◆ Your assignment
Pictures aside, print all of the data below exactly as written.
^^^^
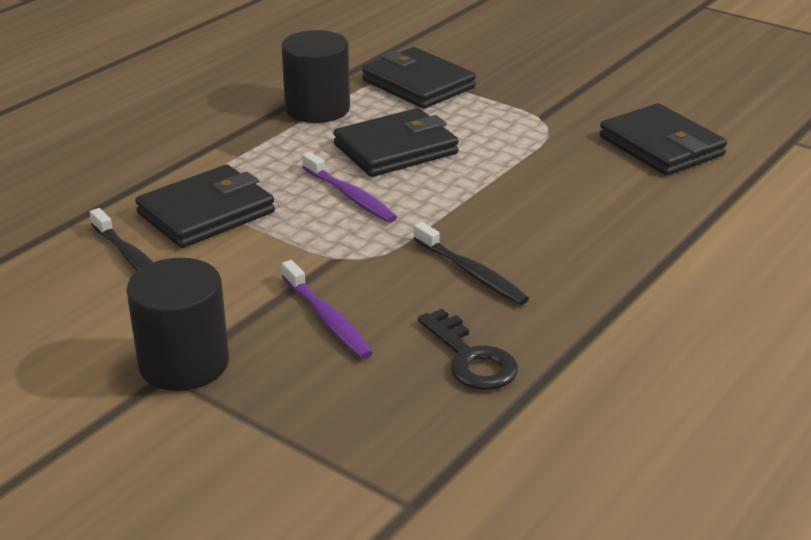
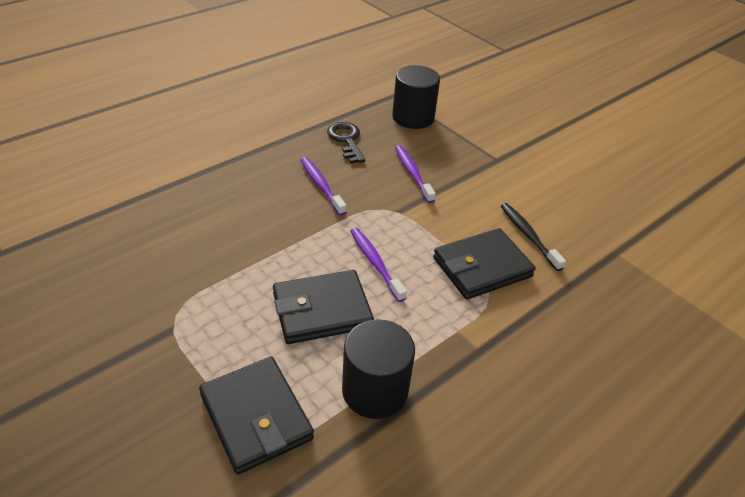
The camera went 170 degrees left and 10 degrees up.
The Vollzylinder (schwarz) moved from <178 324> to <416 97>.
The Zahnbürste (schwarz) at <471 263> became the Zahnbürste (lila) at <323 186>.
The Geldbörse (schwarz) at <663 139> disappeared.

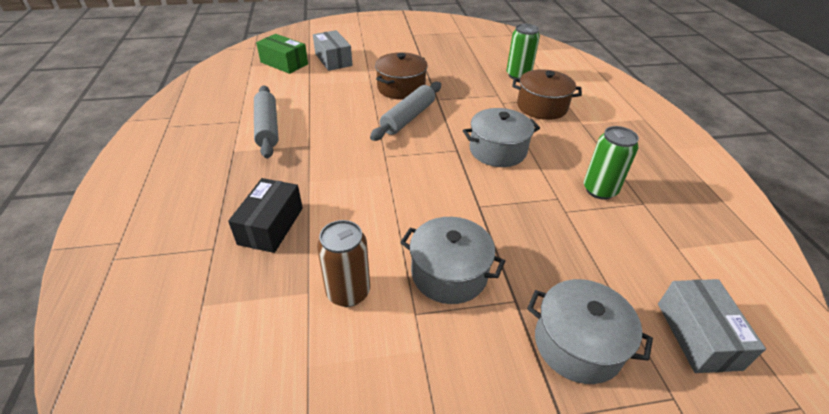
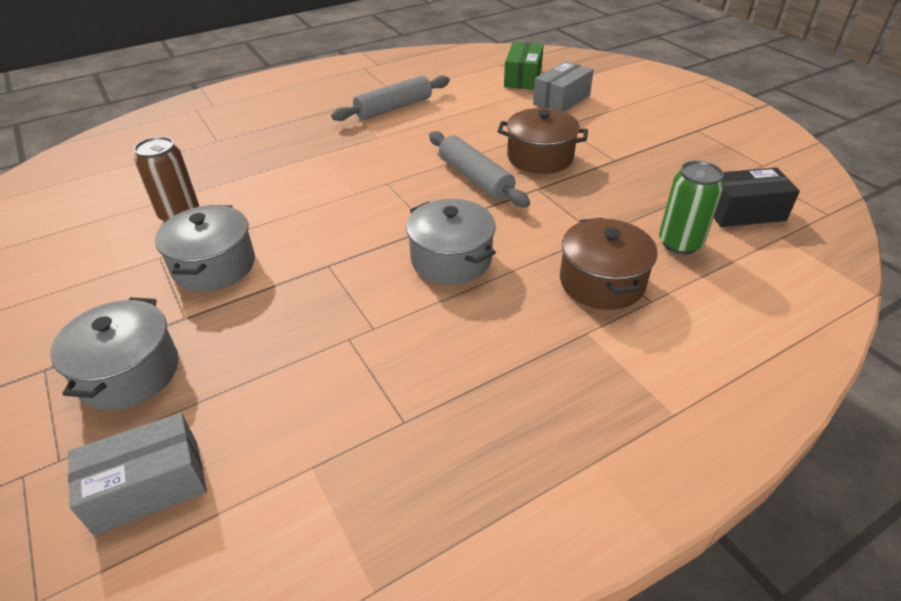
The camera went 70 degrees right and 0 degrees up.
The Schachtel (schwarz) moved from <265 215> to <757 197>.
The Nudelholz (grau) at <405 111> turned 45 degrees clockwise.
The Dose (grün) at <611 163> disappeared.

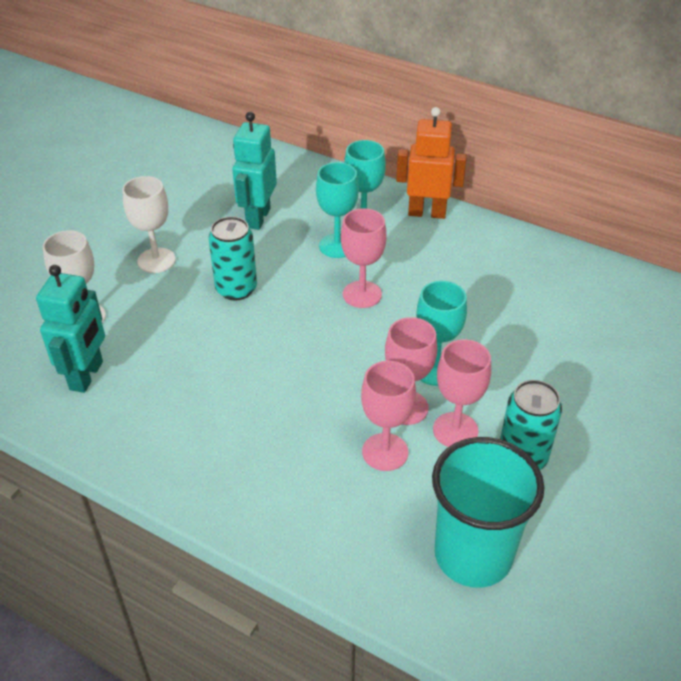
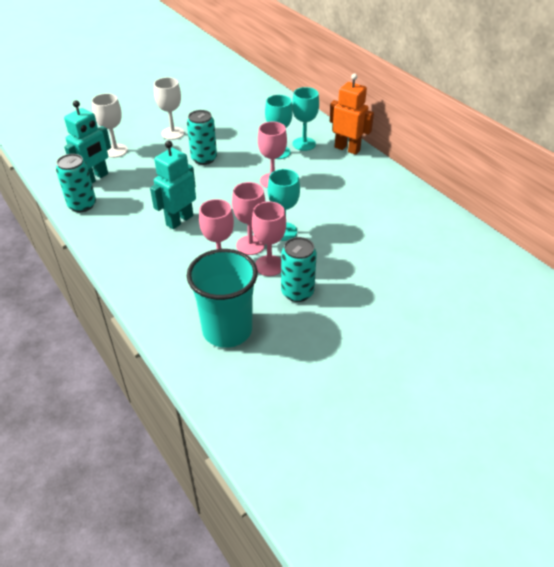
The camera went 25 degrees right and 0 degrees up.
The Roboter (türkis) moved from <254 171> to <173 185>.
The Dose (türkis) at <76 183> appeared.

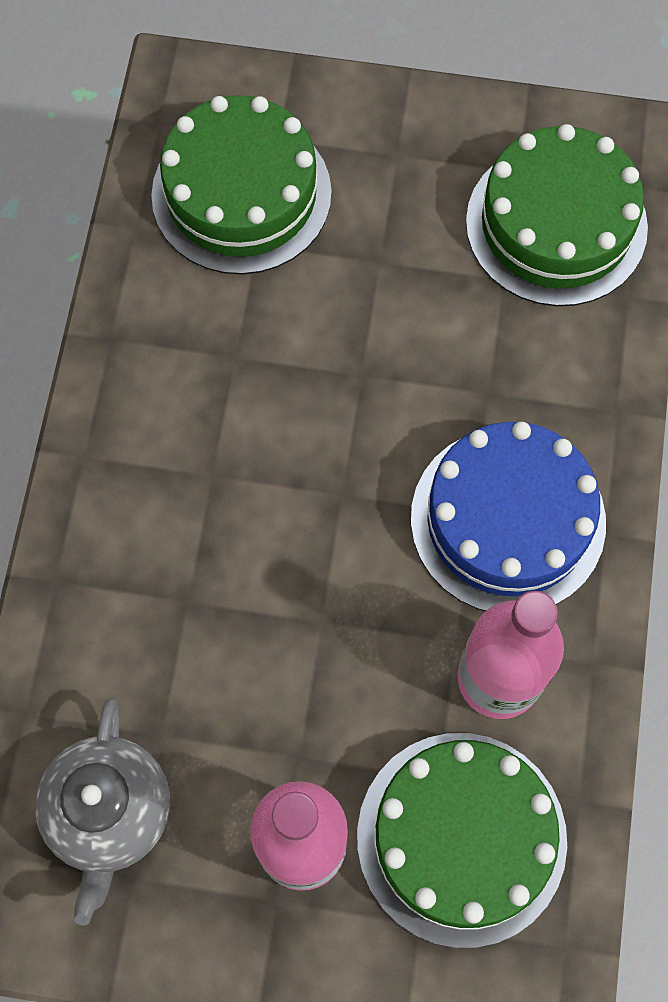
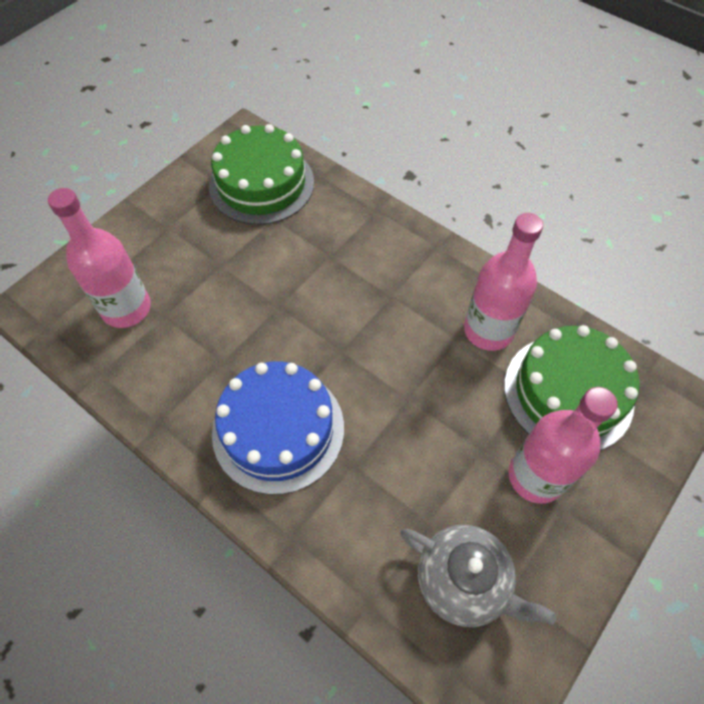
The camera went 60 degrees left and 10 degrees down.
The Kuchen (grün) at <241 185> was replaced by the Flasche (rosa) at <99 258>.
The Kuchen (blau) moved from <508 516> to <278 428>.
^^^^
◆ Exercise output
The camera went 170 degrees left and 10 degrees up.
The Vollzylinder (schwarz) moved from <178 324> to <416 97>.
The Zahnbürste (schwarz) at <471 263> became the Zahnbürste (lila) at <323 186>.
The Geldbörse (schwarz) at <663 139> disappeared.

The camera went 70 degrees right and 0 degrees up.
The Schachtel (schwarz) moved from <265 215> to <757 197>.
The Nudelholz (grau) at <405 111> turned 45 degrees clockwise.
The Dose (grün) at <611 163> disappeared.

The camera went 25 degrees right and 0 degrees up.
The Roboter (türkis) moved from <254 171> to <173 185>.
The Dose (türkis) at <76 183> appeared.

The camera went 60 degrees left and 10 degrees down.
The Kuchen (grün) at <241 185> was replaced by the Flasche (rosa) at <99 258>.
The Kuchen (blau) moved from <508 516> to <278 428>.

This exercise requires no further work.